-- Start of Working data --

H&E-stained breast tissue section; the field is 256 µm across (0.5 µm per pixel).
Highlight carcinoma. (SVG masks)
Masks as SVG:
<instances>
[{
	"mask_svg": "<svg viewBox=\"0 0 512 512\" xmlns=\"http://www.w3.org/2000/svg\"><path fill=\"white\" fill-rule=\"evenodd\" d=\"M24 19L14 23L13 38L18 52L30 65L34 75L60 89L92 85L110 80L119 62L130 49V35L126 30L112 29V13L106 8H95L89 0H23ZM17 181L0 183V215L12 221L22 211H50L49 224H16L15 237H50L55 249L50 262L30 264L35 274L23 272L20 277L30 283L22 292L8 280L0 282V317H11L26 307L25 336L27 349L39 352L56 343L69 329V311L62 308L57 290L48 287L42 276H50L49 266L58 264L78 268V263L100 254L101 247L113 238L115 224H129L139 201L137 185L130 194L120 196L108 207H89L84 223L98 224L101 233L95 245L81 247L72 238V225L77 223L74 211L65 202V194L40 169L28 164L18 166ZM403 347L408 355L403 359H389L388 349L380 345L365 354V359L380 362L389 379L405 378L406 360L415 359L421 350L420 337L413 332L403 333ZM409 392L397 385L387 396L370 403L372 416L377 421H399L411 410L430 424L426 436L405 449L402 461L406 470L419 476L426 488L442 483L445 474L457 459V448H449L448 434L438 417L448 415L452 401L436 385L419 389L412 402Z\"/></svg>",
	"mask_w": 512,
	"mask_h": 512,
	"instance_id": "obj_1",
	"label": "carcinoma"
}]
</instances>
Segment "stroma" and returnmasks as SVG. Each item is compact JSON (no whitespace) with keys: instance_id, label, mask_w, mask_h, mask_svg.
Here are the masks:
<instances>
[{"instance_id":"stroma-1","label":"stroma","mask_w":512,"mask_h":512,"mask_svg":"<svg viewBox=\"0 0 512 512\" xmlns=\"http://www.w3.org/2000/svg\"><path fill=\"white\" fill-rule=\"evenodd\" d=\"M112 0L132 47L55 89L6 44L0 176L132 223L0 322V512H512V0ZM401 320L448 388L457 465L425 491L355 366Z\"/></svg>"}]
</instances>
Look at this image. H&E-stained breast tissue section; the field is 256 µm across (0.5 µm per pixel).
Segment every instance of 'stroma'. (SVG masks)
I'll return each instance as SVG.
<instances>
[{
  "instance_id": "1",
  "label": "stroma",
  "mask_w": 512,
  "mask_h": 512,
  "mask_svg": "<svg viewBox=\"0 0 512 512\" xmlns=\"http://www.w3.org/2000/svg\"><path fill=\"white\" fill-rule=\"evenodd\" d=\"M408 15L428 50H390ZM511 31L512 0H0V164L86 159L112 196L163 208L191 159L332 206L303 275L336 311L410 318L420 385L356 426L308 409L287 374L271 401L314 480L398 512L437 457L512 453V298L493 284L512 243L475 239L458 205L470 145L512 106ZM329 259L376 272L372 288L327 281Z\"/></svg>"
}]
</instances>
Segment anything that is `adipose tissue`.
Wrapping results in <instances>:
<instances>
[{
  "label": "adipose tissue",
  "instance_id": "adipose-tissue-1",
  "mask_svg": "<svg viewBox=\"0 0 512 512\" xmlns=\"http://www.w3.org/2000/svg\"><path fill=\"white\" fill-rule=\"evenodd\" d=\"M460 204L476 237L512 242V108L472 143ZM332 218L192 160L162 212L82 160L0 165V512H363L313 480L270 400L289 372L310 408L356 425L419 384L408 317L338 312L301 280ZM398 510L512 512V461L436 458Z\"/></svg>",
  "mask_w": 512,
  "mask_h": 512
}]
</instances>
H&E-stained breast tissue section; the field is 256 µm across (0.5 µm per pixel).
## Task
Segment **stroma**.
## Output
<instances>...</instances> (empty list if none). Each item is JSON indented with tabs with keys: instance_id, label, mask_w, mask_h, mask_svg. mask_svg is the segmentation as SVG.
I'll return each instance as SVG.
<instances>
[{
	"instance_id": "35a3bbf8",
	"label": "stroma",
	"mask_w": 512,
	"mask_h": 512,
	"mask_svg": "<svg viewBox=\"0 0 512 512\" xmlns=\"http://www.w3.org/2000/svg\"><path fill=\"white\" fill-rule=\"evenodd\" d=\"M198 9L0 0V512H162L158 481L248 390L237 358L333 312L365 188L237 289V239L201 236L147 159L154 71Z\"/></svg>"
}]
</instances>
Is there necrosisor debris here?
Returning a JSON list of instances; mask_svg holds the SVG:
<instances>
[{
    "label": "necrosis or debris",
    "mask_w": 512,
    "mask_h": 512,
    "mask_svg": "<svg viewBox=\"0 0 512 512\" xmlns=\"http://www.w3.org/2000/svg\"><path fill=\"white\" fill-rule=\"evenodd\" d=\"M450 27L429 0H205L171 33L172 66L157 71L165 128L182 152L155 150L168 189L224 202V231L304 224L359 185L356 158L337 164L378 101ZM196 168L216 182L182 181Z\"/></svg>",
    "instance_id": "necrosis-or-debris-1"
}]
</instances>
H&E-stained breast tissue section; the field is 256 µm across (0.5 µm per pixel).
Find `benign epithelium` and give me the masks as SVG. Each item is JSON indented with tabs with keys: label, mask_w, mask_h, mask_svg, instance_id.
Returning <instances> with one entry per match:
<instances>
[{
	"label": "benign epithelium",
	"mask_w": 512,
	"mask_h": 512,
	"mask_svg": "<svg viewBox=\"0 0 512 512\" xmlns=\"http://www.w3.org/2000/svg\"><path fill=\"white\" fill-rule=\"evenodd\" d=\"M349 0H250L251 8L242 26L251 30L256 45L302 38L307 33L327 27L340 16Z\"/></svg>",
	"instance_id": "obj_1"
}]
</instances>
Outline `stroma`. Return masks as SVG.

-- End of Working data --

• _Exercise_
Using the data above, repeat every line exactly.

• _Output of the task_
H&E-stained breast tissue section; the field is 256 µm across (0.5 µm per pixel).
Highlight carcinoma. (SVG masks)
Masks as SVG:
<instances>
[{
	"mask_svg": "<svg viewBox=\"0 0 512 512\" xmlns=\"http://www.w3.org/2000/svg\"><path fill=\"white\" fill-rule=\"evenodd\" d=\"M24 19L14 23L13 38L18 52L30 65L34 75L60 89L92 85L110 80L119 62L130 49V35L126 30L112 29V13L106 8H95L89 0H23ZM17 181L0 183V215L12 221L22 211H50L49 224H16L15 237H50L55 249L50 262L30 264L35 274L23 272L20 277L30 283L22 292L8 280L0 282V317H11L26 307L25 336L27 349L39 352L56 343L69 329V311L62 308L57 290L48 287L42 276H50L49 266L58 264L78 268V263L100 254L101 247L113 238L115 224H129L139 201L137 185L130 194L120 196L108 207H89L84 223L98 224L101 233L95 245L81 247L72 238V225L77 223L74 211L65 202V194L40 169L28 164L18 166ZM403 347L408 355L403 359H389L388 349L380 345L365 354V359L380 362L389 379L405 378L406 360L415 359L421 350L420 337L413 332L403 333ZM409 392L397 385L387 396L370 403L372 416L377 421H399L411 410L430 424L426 436L405 449L402 461L406 470L419 476L426 488L442 483L445 474L457 459V448H449L448 434L438 417L448 415L452 401L436 385L419 389L412 402Z\"/></svg>",
	"mask_w": 512,
	"mask_h": 512,
	"instance_id": "obj_1",
	"label": "carcinoma"
}]
</instances>
Segment "stroma" and returnmasks as SVG. Each item is compact JSON (no whitespace) with keys: instance_id, label, mask_w, mask_h, mask_svg.
Here are the masks:
<instances>
[{"instance_id":"stroma-1","label":"stroma","mask_w":512,"mask_h":512,"mask_svg":"<svg viewBox=\"0 0 512 512\" xmlns=\"http://www.w3.org/2000/svg\"><path fill=\"white\" fill-rule=\"evenodd\" d=\"M112 0L132 47L55 89L6 44L0 176L132 223L0 322V512H512V0ZM401 320L448 388L457 465L425 491L355 366Z\"/></svg>"}]
</instances>
Look at this image. H&E-stained breast tissue section; the field is 256 µm across (0.5 µm per pixel).
Segment every instance of 'stroma'. (SVG masks)
I'll return each instance as SVG.
<instances>
[{
  "instance_id": "1",
  "label": "stroma",
  "mask_w": 512,
  "mask_h": 512,
  "mask_svg": "<svg viewBox=\"0 0 512 512\" xmlns=\"http://www.w3.org/2000/svg\"><path fill=\"white\" fill-rule=\"evenodd\" d=\"M408 15L428 50H390ZM511 31L512 0H0V164L86 159L112 196L163 208L191 159L332 206L303 275L336 311L410 318L420 385L356 426L308 409L287 374L271 401L314 480L398 512L437 457L512 453V298L493 284L512 243L475 239L458 205L470 145L512 106ZM329 259L376 272L372 288L327 281Z\"/></svg>"
}]
</instances>
Segment anything that is `adipose tissue`.
Wrapping results in <instances>:
<instances>
[{
  "label": "adipose tissue",
  "instance_id": "adipose-tissue-1",
  "mask_svg": "<svg viewBox=\"0 0 512 512\" xmlns=\"http://www.w3.org/2000/svg\"><path fill=\"white\" fill-rule=\"evenodd\" d=\"M460 204L476 237L512 242V108L472 143ZM332 218L192 160L162 212L82 160L0 165V512H363L313 480L270 400L289 372L310 408L356 425L419 384L408 317L338 312L301 280ZM398 510L512 512V461L436 458Z\"/></svg>",
  "mask_w": 512,
  "mask_h": 512
}]
</instances>
H&E-stained breast tissue section; the field is 256 µm across (0.5 µm per pixel).
## Task
Segment **stroma**.
## Output
<instances>...</instances> (empty list if none). Each item is JSON indented with tabs with keys: instance_id, label, mask_w, mask_h, mask_svg. mask_svg is the segmentation as SVG.
I'll return each instance as SVG.
<instances>
[{
	"instance_id": "35a3bbf8",
	"label": "stroma",
	"mask_w": 512,
	"mask_h": 512,
	"mask_svg": "<svg viewBox=\"0 0 512 512\" xmlns=\"http://www.w3.org/2000/svg\"><path fill=\"white\" fill-rule=\"evenodd\" d=\"M198 9L0 0V512H162L158 481L248 390L237 358L333 312L365 188L237 289V239L201 236L147 159L154 71Z\"/></svg>"
}]
</instances>
Is there necrosisor debris here?
Returning a JSON list of instances; mask_svg holds the SVG:
<instances>
[{
    "label": "necrosis or debris",
    "mask_w": 512,
    "mask_h": 512,
    "mask_svg": "<svg viewBox=\"0 0 512 512\" xmlns=\"http://www.w3.org/2000/svg\"><path fill=\"white\" fill-rule=\"evenodd\" d=\"M450 27L429 0H205L171 33L172 66L157 71L165 128L182 152L155 150L168 189L224 202V231L304 224L359 185L356 158L337 164L378 101ZM196 168L216 182L182 181Z\"/></svg>",
    "instance_id": "necrosis-or-debris-1"
}]
</instances>
H&E-stained breast tissue section; the field is 256 µm across (0.5 µm per pixel).
Find `benign epithelium` and give me the masks as SVG. Each item is JSON indented with tabs with keys: label, mask_w, mask_h, mask_svg, instance_id.
Returning <instances> with one entry per match:
<instances>
[{
	"label": "benign epithelium",
	"mask_w": 512,
	"mask_h": 512,
	"mask_svg": "<svg viewBox=\"0 0 512 512\" xmlns=\"http://www.w3.org/2000/svg\"><path fill=\"white\" fill-rule=\"evenodd\" d=\"M349 0H250L251 8L242 26L251 30L256 45L302 38L307 33L327 27L340 16Z\"/></svg>",
	"instance_id": "obj_1"
}]
</instances>
Outline `stroma`. Return masks as SVG.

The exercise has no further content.